> _WHAT YOU WILL DO_:
Scan the records below and report how many lines contain the word "white", giving the number by itself.

> _TASK MATERIAL_:
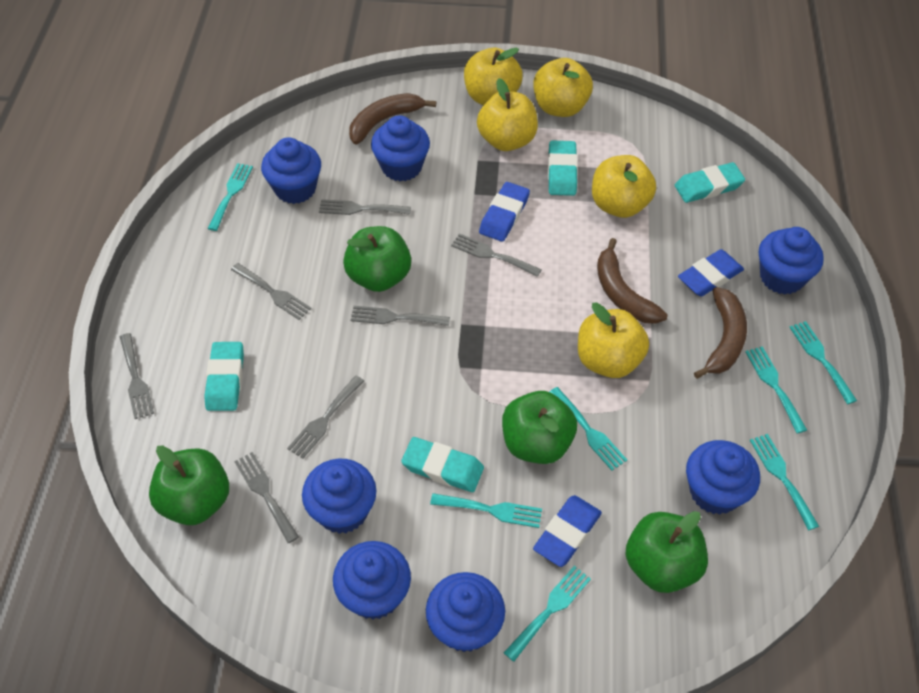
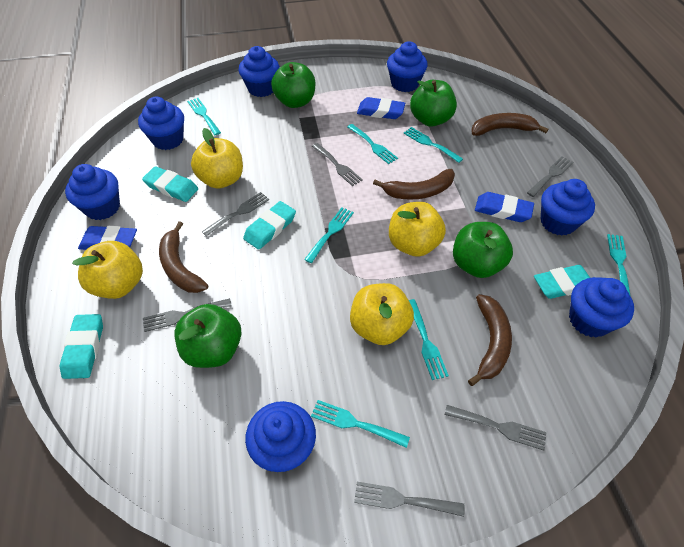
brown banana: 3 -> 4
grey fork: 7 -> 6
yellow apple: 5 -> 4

---

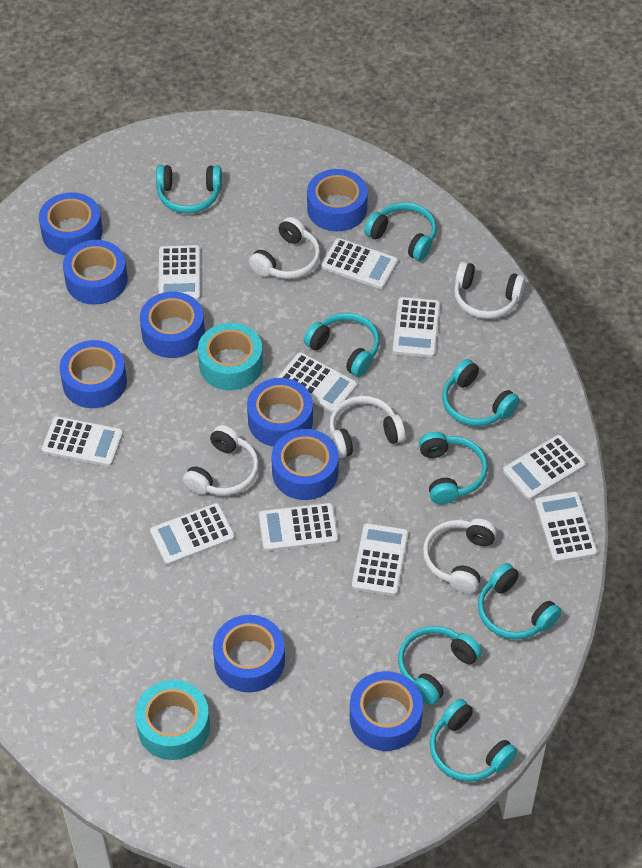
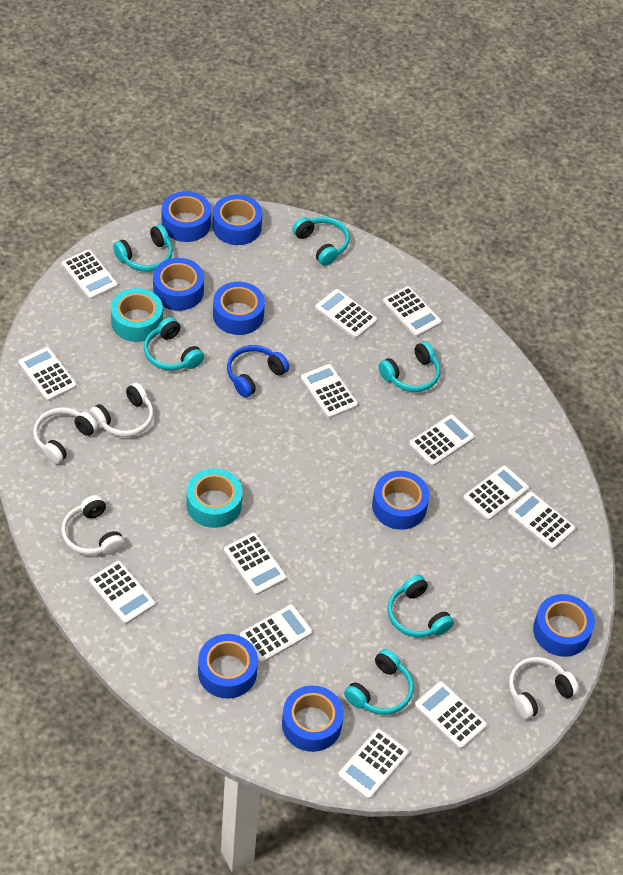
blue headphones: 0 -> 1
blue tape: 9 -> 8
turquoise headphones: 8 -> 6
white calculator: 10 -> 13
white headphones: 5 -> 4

==

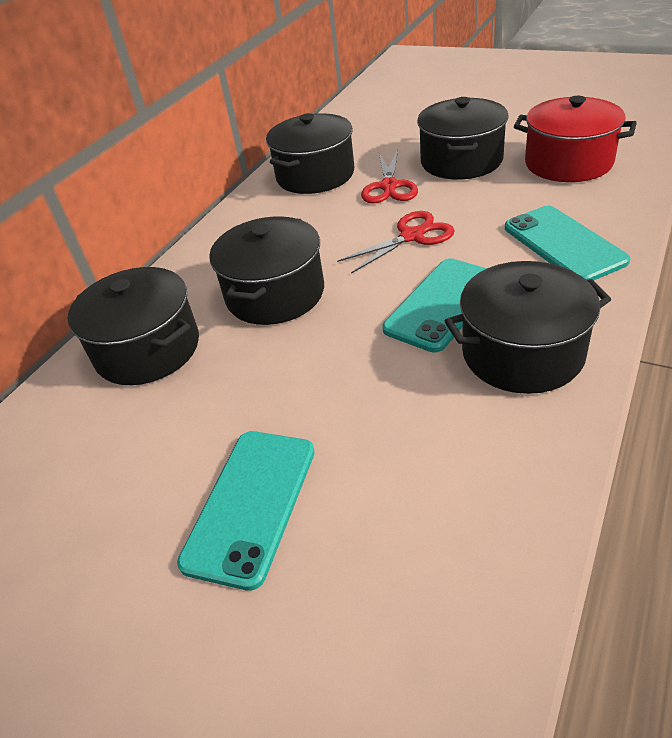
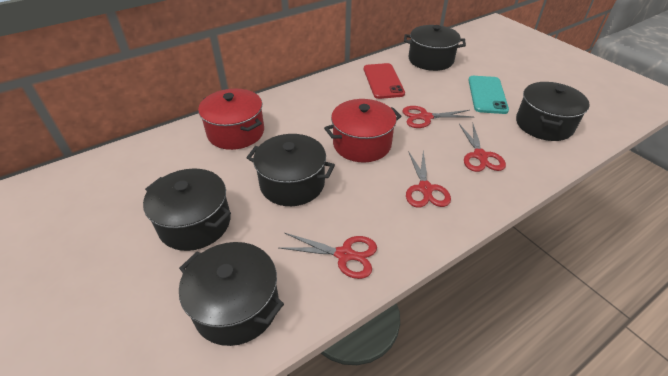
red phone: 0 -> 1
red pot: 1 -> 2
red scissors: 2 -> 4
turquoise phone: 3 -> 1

> _EXERCISE RESULT_:
2